MATERIAL SUPPLIED »
━━━━━━━━━━━━━━━━

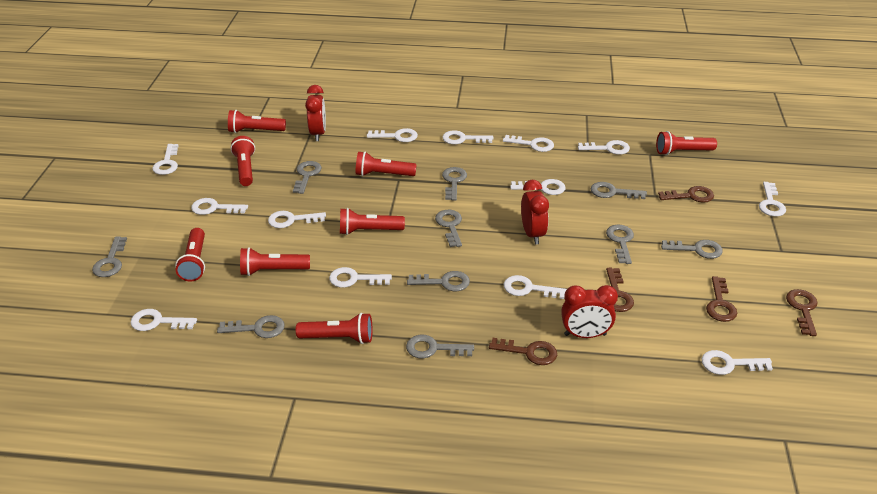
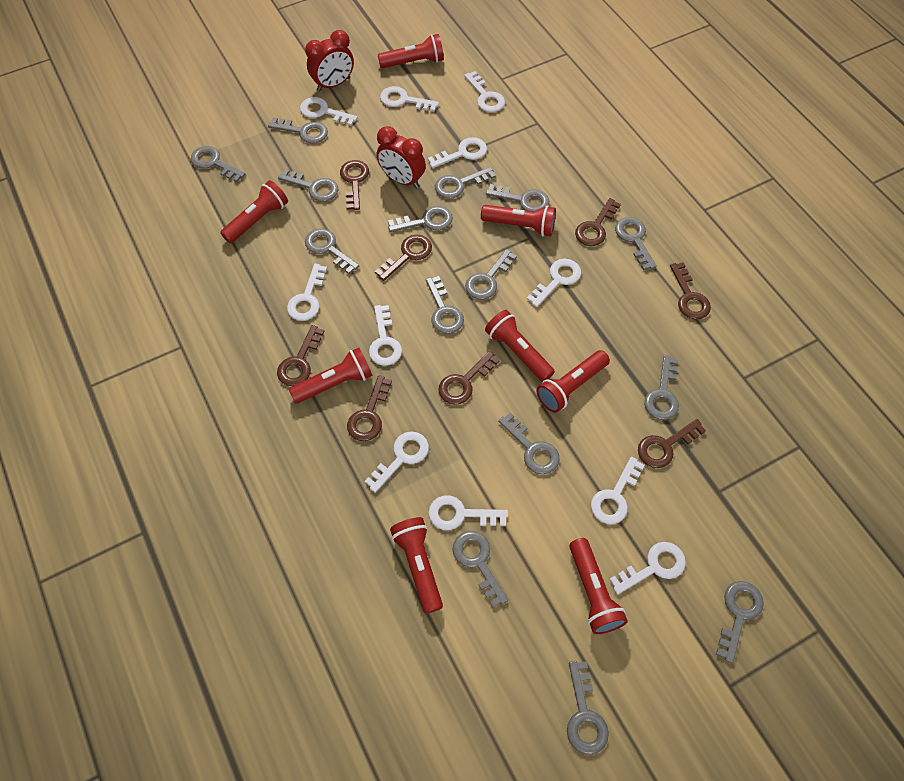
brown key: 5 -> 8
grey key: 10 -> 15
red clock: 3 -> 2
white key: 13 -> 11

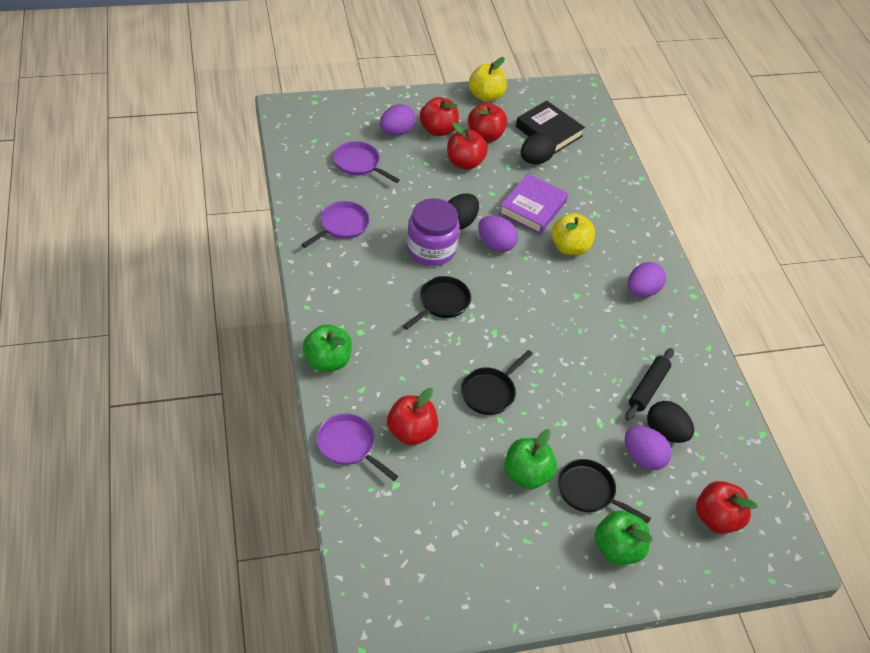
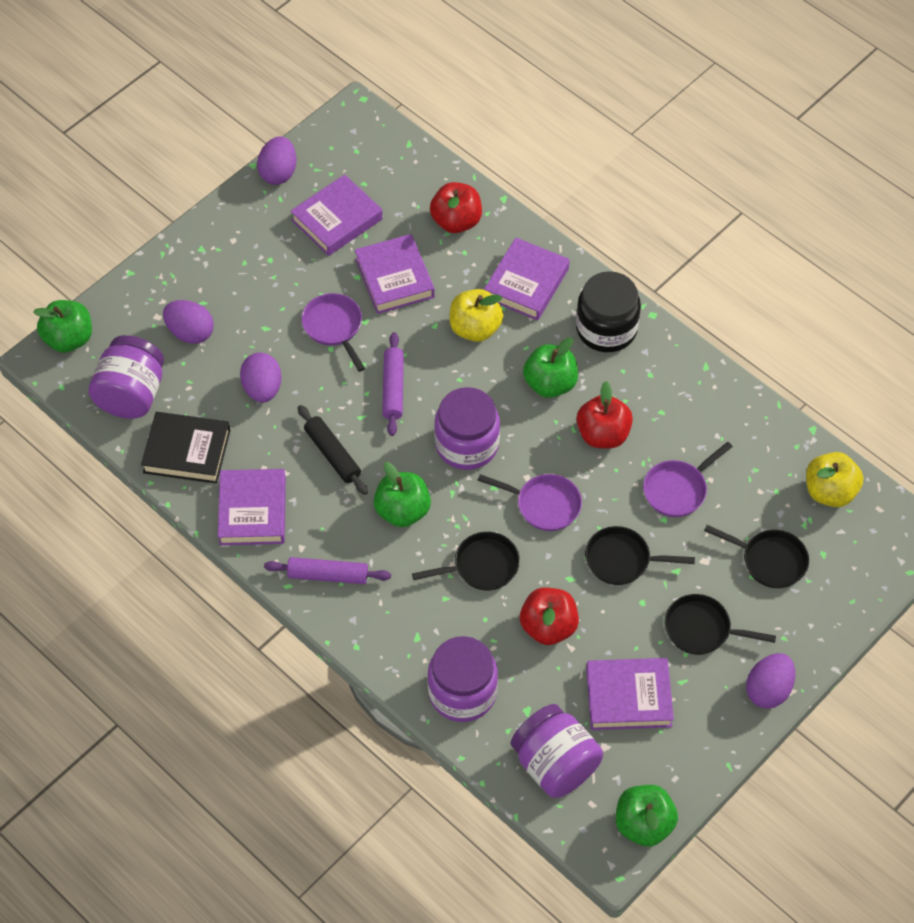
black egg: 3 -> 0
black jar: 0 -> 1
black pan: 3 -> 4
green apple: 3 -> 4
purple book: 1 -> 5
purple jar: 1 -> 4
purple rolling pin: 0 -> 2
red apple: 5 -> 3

━━━━━━━━━━━━━━━━

Print the material again word for word. Please drop every picture.

FINAL ANSWER »
brown key: 5 -> 8
grey key: 10 -> 15
red clock: 3 -> 2
white key: 13 -> 11

black egg: 3 -> 0
black jar: 0 -> 1
black pan: 3 -> 4
green apple: 3 -> 4
purple book: 1 -> 5
purple jar: 1 -> 4
purple rolling pin: 0 -> 2
red apple: 5 -> 3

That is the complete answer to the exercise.